[Brief]: Where a line below holds the string "degrees", that line goes into the answer.

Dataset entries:
════════════════════
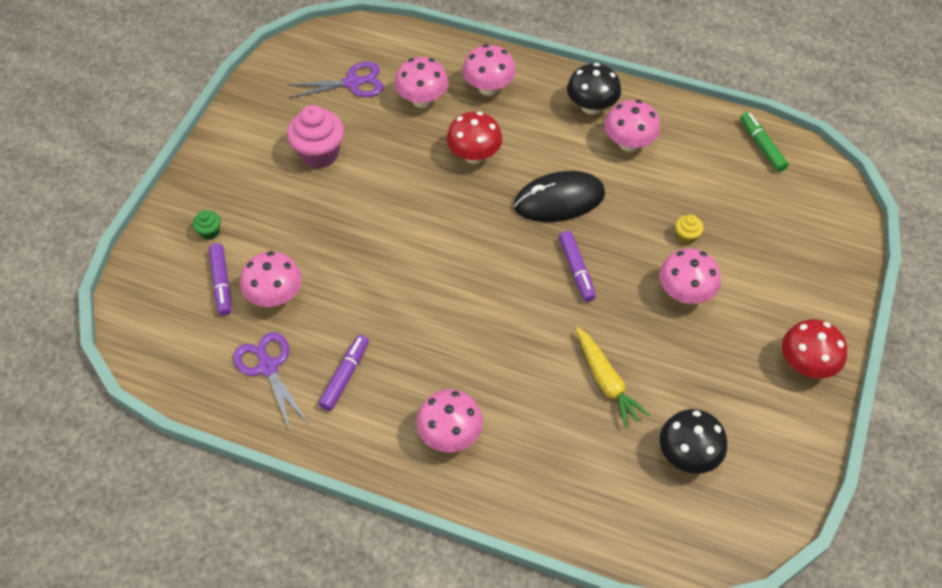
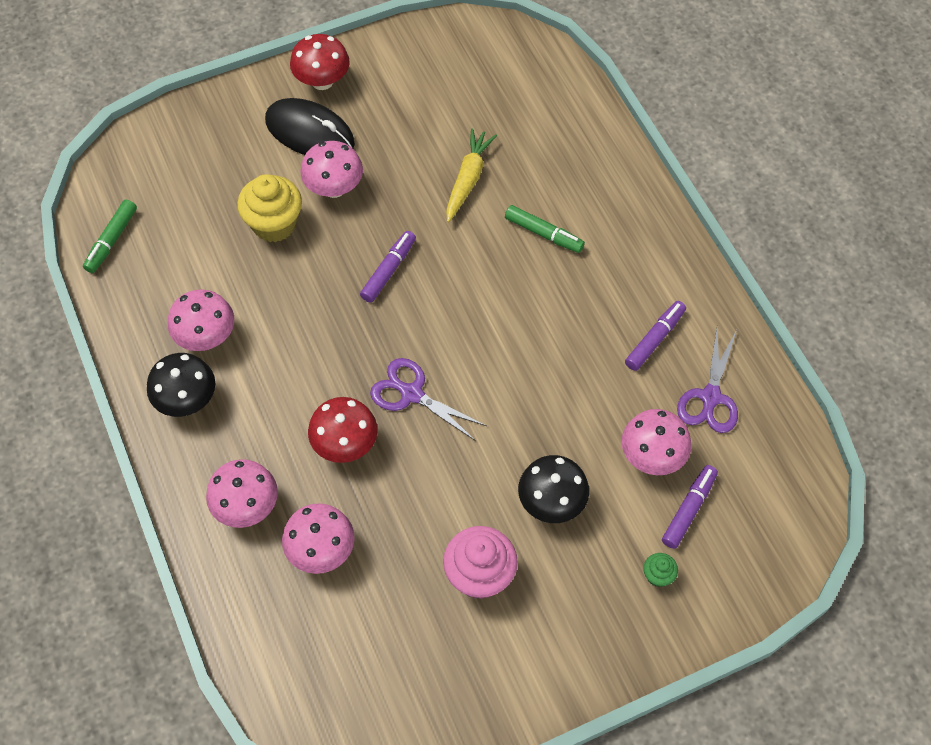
camera: 135 degrees left, 5 degrees up
purple scissors [287,61,384,98] -> purple scissors moved to [370,358,487,441]
purple marker [318,335,369,411] -> purple marker turned 150 degrees clockwise [625,301,686,371]
pink mushroom [416,389,483,452] -> none
black mouse [514,171,605,222] -> black mouse moved to [265,98,355,155]
black mushroom [660,409,727,474] -> black mushroom moved to [518,455,589,523]
yellow cupcake [675,215,703,244] -> yellow cupcake [237,174,302,242], size x2.11
none -> green marker [505,205,585,253]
════════════════════
[Task output]:
camera: 135 degrees left, 5 degrees up
purple marker [318,335,369,411] -> purple marker turned 150 degrees clockwise [625,301,686,371]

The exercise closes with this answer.